Task to carry out
Copy the stretch of material below word for word, from the line that contains "Which object is wider, wooden" through the line that contains "From a real-world perspective, is wooden".

Records from a data collection
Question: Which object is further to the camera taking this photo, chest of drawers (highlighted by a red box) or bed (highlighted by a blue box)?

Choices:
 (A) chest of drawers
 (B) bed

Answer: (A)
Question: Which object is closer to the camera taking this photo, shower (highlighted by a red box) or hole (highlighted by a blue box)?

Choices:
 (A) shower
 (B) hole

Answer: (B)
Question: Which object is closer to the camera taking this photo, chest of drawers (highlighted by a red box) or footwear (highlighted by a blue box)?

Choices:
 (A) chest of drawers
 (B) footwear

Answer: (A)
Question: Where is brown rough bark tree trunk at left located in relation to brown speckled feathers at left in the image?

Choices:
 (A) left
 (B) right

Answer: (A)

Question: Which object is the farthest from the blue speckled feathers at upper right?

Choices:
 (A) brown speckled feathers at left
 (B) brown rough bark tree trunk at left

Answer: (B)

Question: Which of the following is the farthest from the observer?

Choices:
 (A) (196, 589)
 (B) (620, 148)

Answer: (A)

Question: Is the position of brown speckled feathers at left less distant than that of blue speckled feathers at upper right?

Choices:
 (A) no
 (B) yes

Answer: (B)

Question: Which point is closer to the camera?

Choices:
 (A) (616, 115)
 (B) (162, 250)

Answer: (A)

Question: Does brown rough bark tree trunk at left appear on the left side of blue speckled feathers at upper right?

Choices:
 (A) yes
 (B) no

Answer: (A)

==

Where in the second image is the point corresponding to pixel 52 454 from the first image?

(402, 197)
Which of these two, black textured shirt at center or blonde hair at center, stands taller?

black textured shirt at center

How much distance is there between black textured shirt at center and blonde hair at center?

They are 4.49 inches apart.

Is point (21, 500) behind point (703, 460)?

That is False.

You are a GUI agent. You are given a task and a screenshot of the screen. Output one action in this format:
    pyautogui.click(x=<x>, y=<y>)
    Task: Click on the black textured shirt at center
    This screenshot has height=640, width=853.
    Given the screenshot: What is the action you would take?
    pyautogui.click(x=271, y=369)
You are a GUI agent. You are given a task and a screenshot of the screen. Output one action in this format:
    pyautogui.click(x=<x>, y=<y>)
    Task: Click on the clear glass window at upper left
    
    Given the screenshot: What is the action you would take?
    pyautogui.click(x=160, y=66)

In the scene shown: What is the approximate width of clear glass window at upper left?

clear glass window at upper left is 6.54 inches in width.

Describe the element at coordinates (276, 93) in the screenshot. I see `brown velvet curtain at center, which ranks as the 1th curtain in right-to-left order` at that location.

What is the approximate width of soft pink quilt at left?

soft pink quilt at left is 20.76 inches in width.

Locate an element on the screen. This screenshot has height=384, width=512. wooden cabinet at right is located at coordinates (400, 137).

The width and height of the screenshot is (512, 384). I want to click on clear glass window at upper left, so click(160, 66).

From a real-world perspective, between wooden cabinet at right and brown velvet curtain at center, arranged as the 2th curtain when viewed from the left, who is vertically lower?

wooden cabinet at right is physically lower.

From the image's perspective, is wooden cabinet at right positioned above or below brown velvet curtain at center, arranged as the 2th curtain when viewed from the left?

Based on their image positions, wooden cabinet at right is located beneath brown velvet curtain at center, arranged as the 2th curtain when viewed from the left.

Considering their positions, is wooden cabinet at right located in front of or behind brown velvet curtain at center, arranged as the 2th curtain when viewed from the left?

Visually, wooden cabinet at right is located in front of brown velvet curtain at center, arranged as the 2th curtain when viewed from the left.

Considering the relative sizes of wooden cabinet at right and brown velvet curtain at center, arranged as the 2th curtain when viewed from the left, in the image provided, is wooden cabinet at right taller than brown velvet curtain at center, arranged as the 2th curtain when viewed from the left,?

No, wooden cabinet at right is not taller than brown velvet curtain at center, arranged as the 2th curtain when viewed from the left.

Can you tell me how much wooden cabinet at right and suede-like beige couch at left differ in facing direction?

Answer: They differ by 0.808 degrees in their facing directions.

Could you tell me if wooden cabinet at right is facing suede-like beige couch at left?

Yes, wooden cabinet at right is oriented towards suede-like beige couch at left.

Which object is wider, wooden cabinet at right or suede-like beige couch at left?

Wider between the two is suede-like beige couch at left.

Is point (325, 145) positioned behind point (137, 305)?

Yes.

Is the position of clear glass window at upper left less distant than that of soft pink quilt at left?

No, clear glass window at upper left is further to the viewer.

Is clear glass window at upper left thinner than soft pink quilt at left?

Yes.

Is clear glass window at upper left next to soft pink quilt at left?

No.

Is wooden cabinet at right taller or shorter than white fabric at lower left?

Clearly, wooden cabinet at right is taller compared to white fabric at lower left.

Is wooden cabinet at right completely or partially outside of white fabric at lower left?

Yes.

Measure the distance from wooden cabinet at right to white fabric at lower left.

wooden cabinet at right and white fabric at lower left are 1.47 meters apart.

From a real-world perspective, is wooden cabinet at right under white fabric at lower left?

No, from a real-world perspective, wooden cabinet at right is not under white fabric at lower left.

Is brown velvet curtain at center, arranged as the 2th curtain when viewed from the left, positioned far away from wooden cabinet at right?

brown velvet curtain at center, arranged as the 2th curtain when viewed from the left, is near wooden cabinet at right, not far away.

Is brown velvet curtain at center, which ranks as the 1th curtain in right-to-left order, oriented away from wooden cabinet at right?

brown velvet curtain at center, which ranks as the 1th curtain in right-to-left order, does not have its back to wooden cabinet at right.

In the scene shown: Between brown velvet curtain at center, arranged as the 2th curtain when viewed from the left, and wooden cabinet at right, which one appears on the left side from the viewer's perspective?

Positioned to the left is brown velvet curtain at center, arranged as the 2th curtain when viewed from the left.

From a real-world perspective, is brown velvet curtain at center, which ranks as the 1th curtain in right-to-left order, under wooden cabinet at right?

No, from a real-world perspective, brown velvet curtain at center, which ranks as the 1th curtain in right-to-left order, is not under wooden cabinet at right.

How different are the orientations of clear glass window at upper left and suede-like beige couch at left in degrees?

Written response
Which object is wider, wooden cabinet at right or suede-like beige couch at left?

Wider between the two is suede-like beige couch at left.

Is point (325, 145) positioned behind point (137, 305)?

Yes.

Is the position of clear glass window at upper left less distant than that of soft pink quilt at left?

No, clear glass window at upper left is further to the viewer.

Is clear glass window at upper left thinner than soft pink quilt at left?

Yes.

Is clear glass window at upper left next to soft pink quilt at left?

No.

Is wooden cabinet at right taller or shorter than white fabric at lower left?

Clearly, wooden cabinet at right is taller compared to white fabric at lower left.

Is wooden cabinet at right completely or partially outside of white fabric at lower left?

Yes.

Measure the distance from wooden cabinet at right to white fabric at lower left.

wooden cabinet at right and white fabric at lower left are 1.47 meters apart.

From a real-world perspective, is wooden cabinet at right under white fabric at lower left?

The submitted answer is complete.